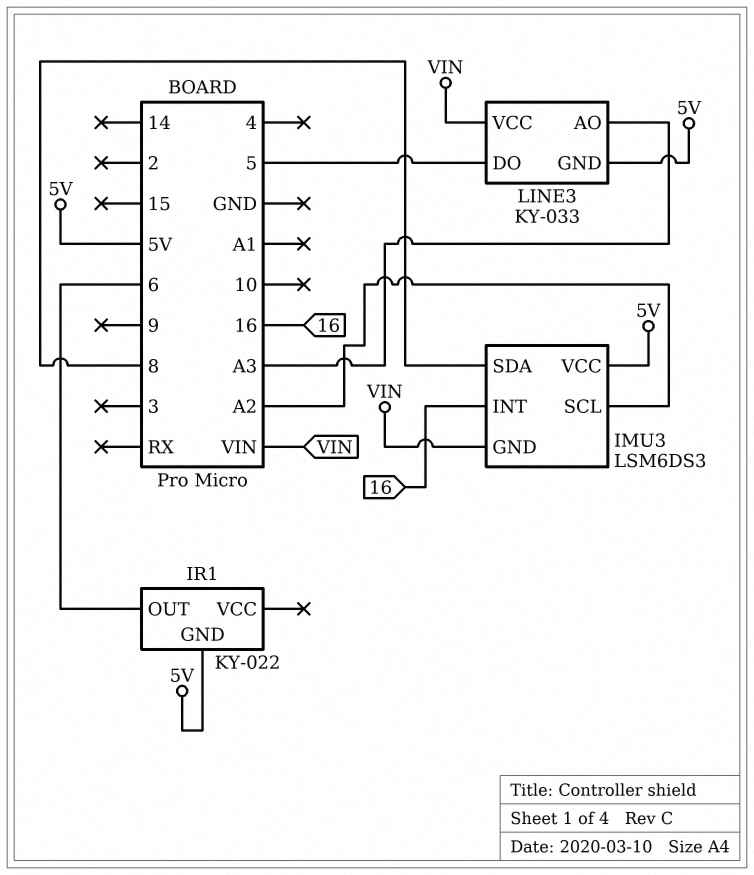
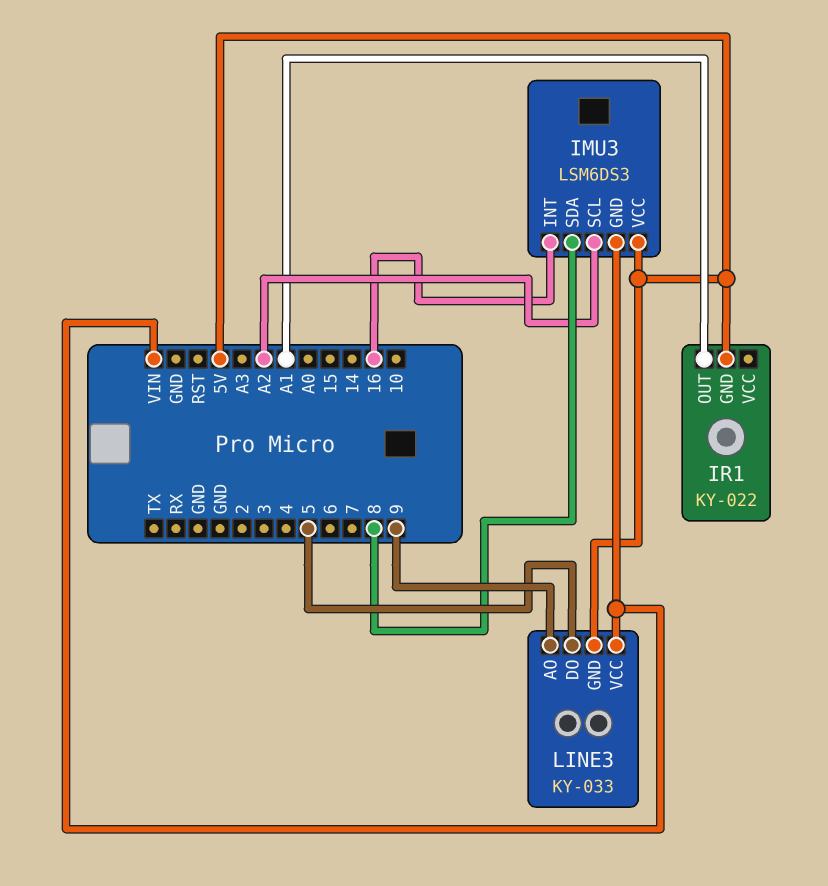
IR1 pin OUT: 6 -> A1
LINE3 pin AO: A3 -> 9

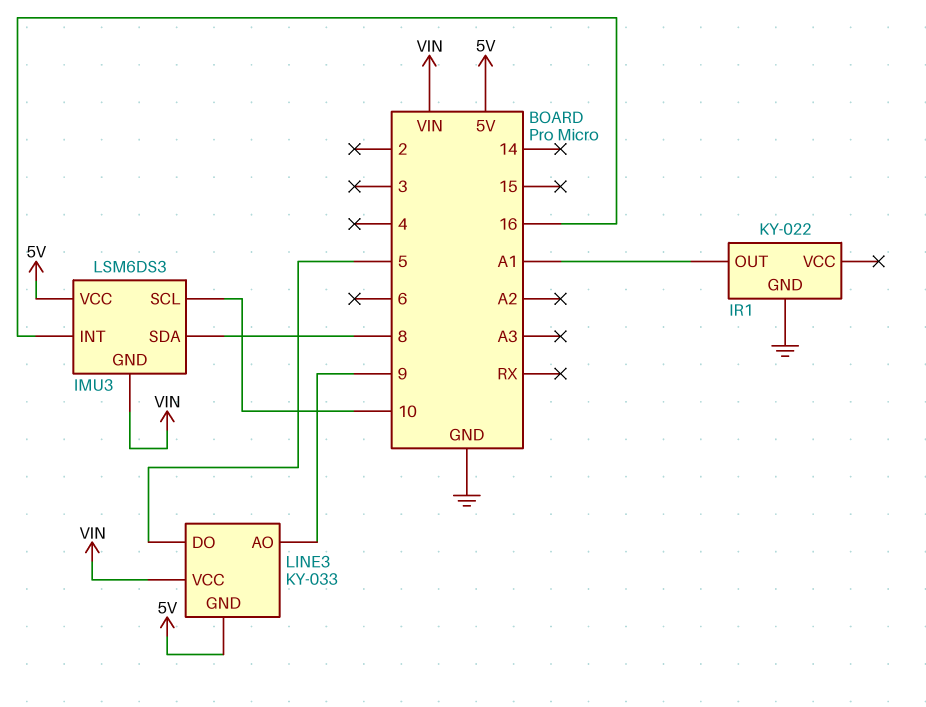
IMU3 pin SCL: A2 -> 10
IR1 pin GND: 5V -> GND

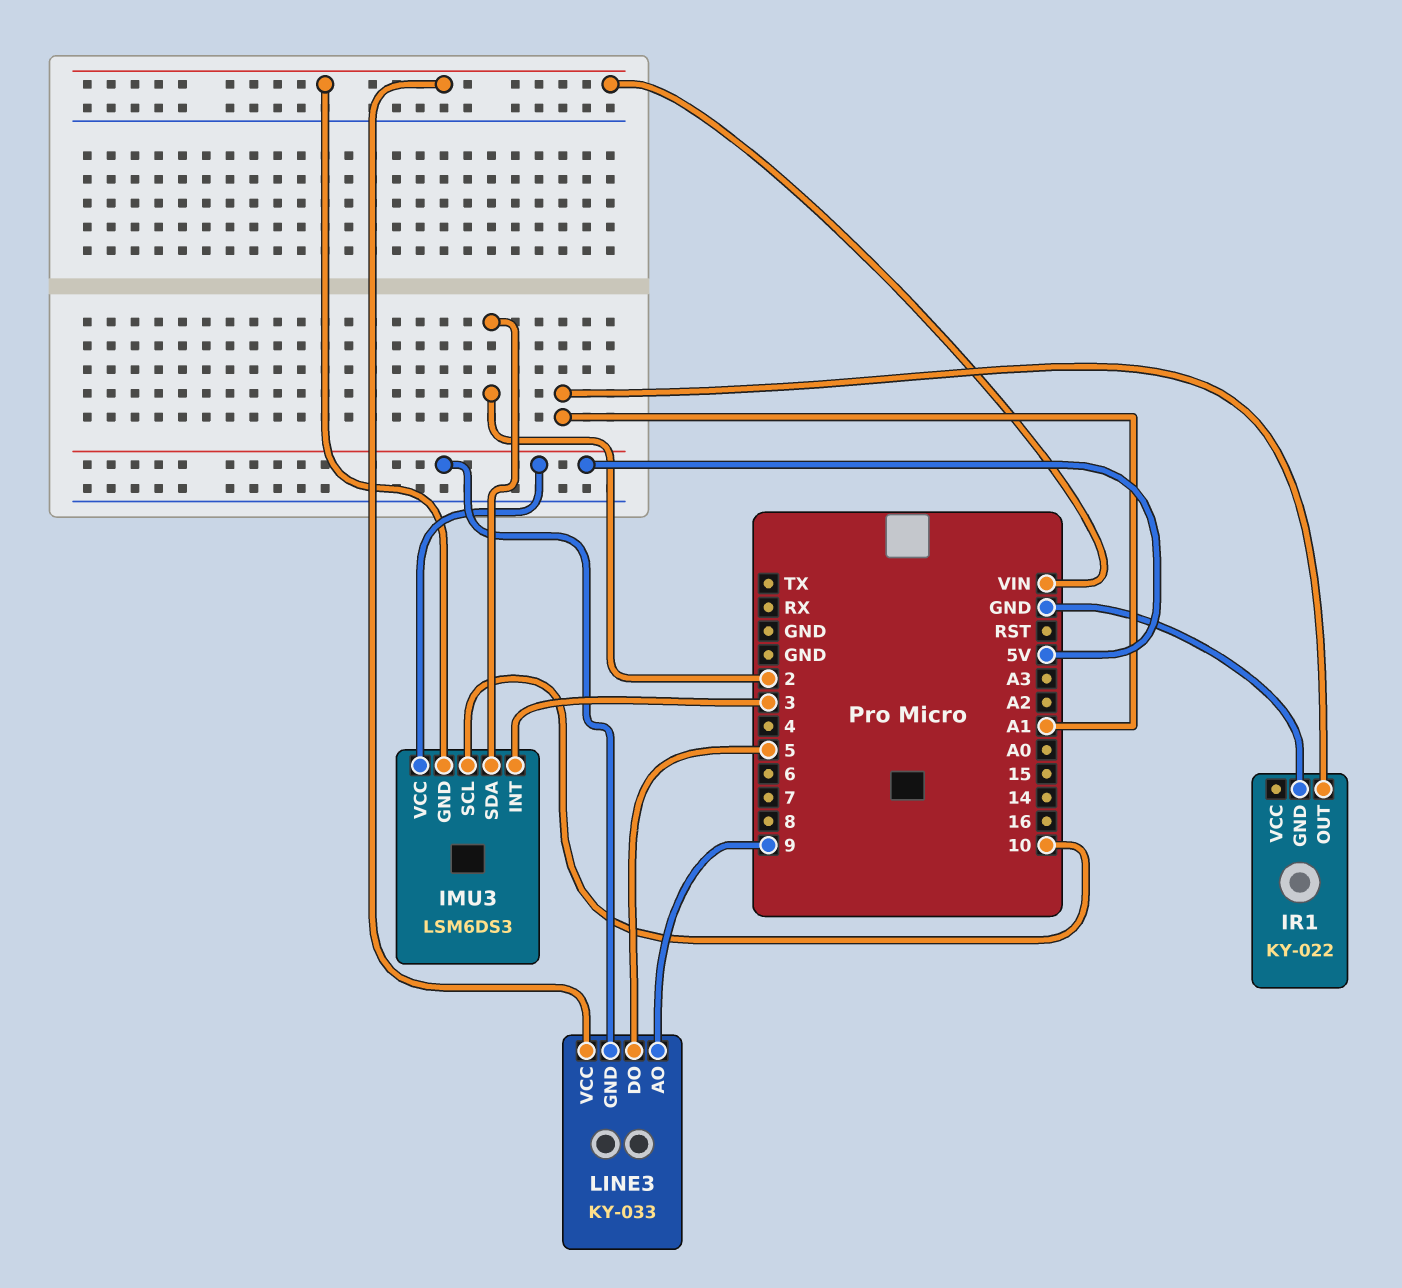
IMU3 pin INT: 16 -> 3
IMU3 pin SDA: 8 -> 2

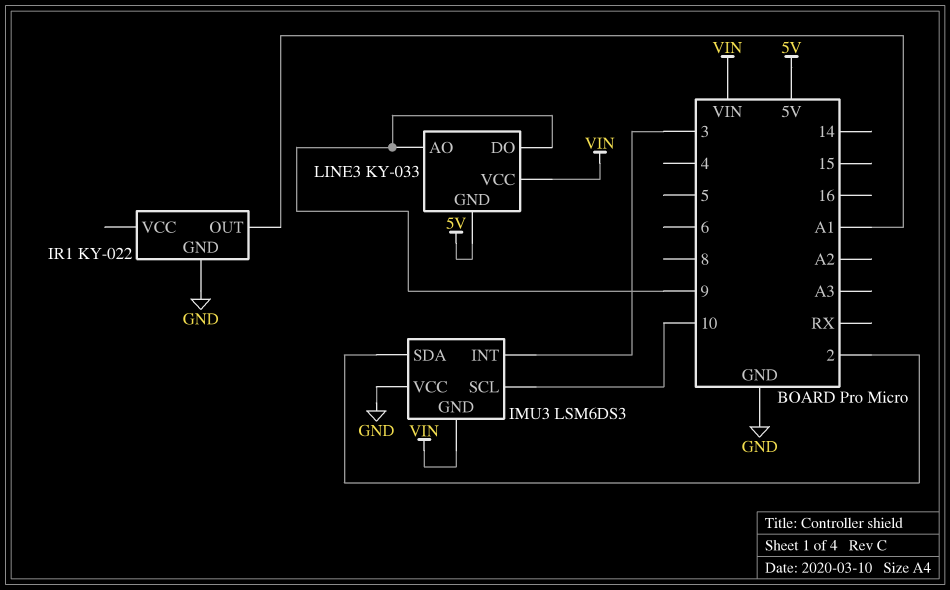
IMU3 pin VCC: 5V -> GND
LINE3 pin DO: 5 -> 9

--

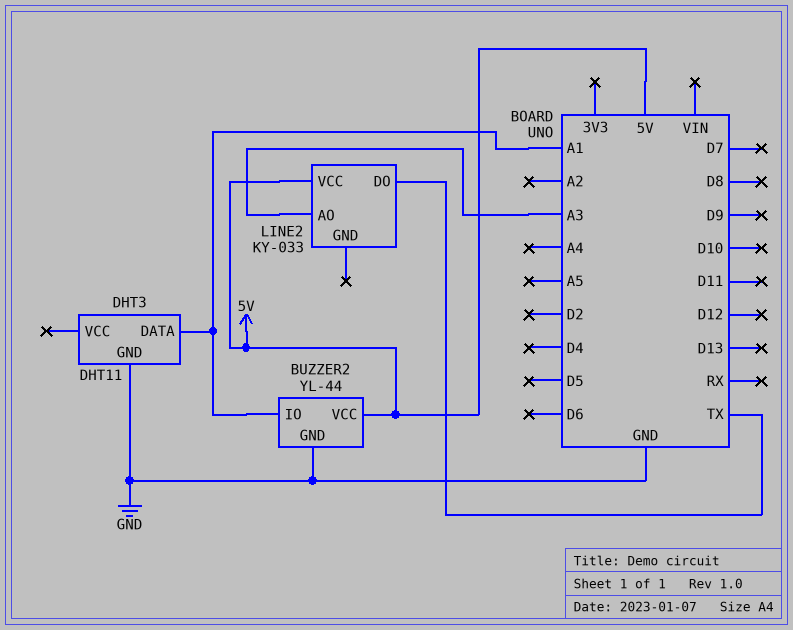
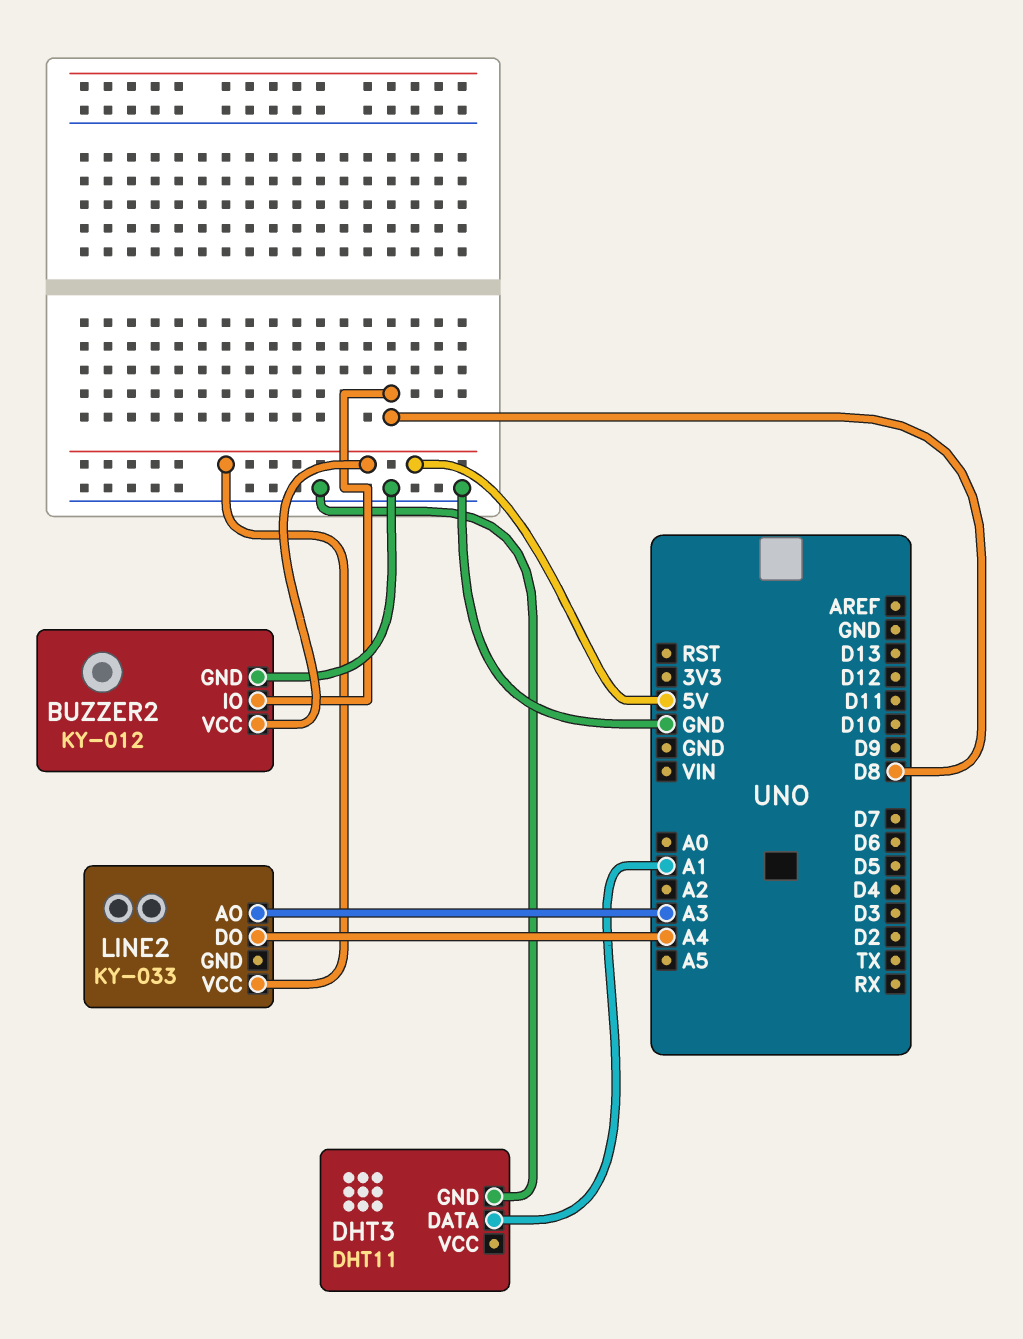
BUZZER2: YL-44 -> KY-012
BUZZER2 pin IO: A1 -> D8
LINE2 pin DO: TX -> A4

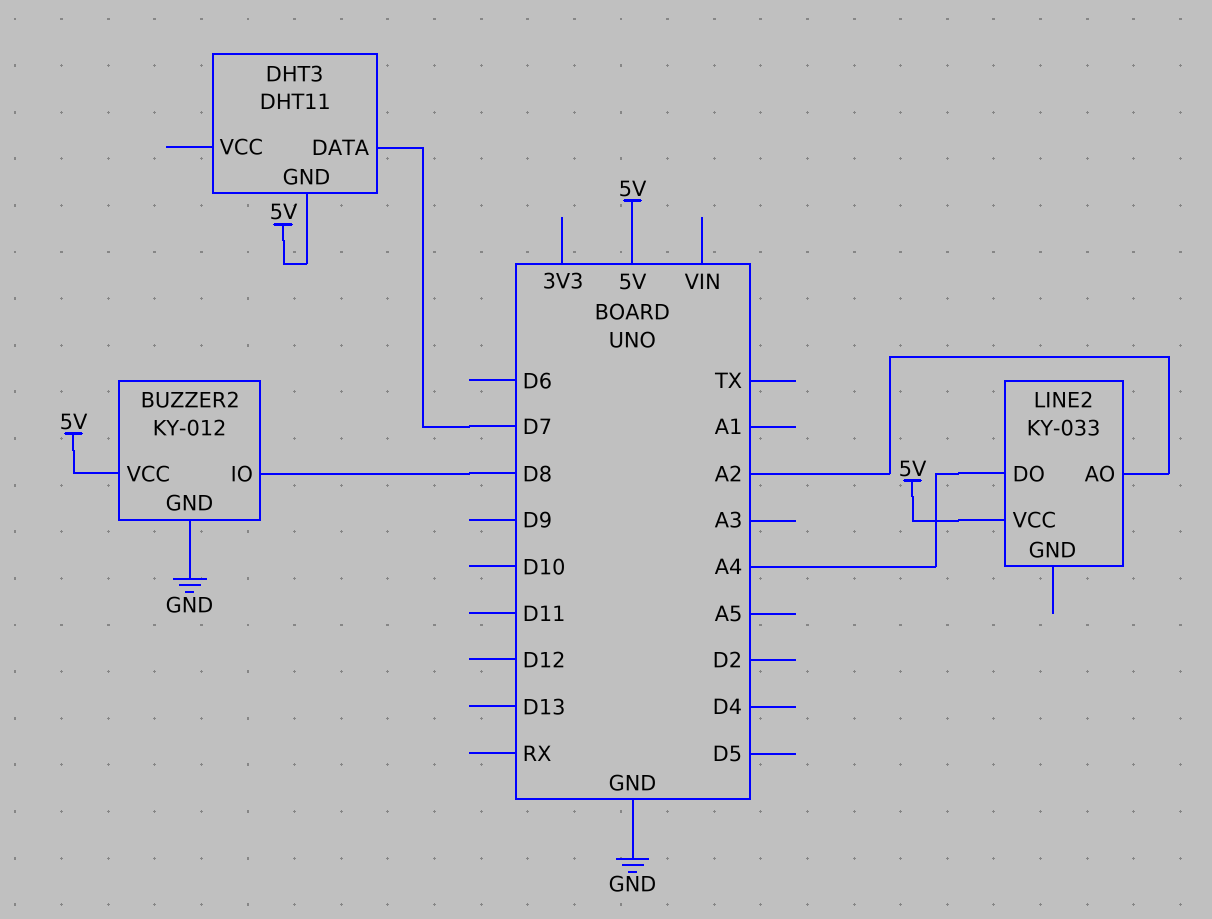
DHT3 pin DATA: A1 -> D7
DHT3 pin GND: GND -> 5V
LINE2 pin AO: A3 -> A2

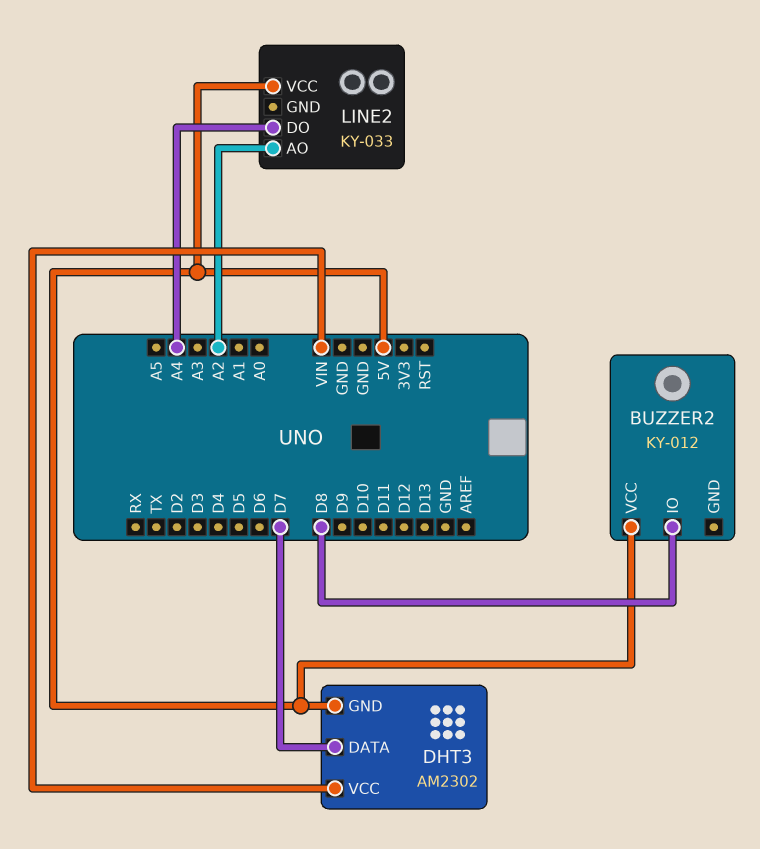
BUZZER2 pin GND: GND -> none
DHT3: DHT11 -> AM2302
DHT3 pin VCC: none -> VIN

▶ [WHAT THE EXERCISE ASKS]:
Would you give again, exactly, the lines in the data above that run from the line containing "IR1 pin OUT: 6 -> A1" to the line containing "LINE3 pin DO: 5 -> 9"? Include both ends and no pictures.

▶ [SOLUTION BELOW]:
IR1 pin OUT: 6 -> A1
LINE3 pin AO: A3 -> 9

IMU3 pin SCL: A2 -> 10
IR1 pin GND: 5V -> GND

IMU3 pin INT: 16 -> 3
IMU3 pin SDA: 8 -> 2

IMU3 pin VCC: 5V -> GND
LINE3 pin DO: 5 -> 9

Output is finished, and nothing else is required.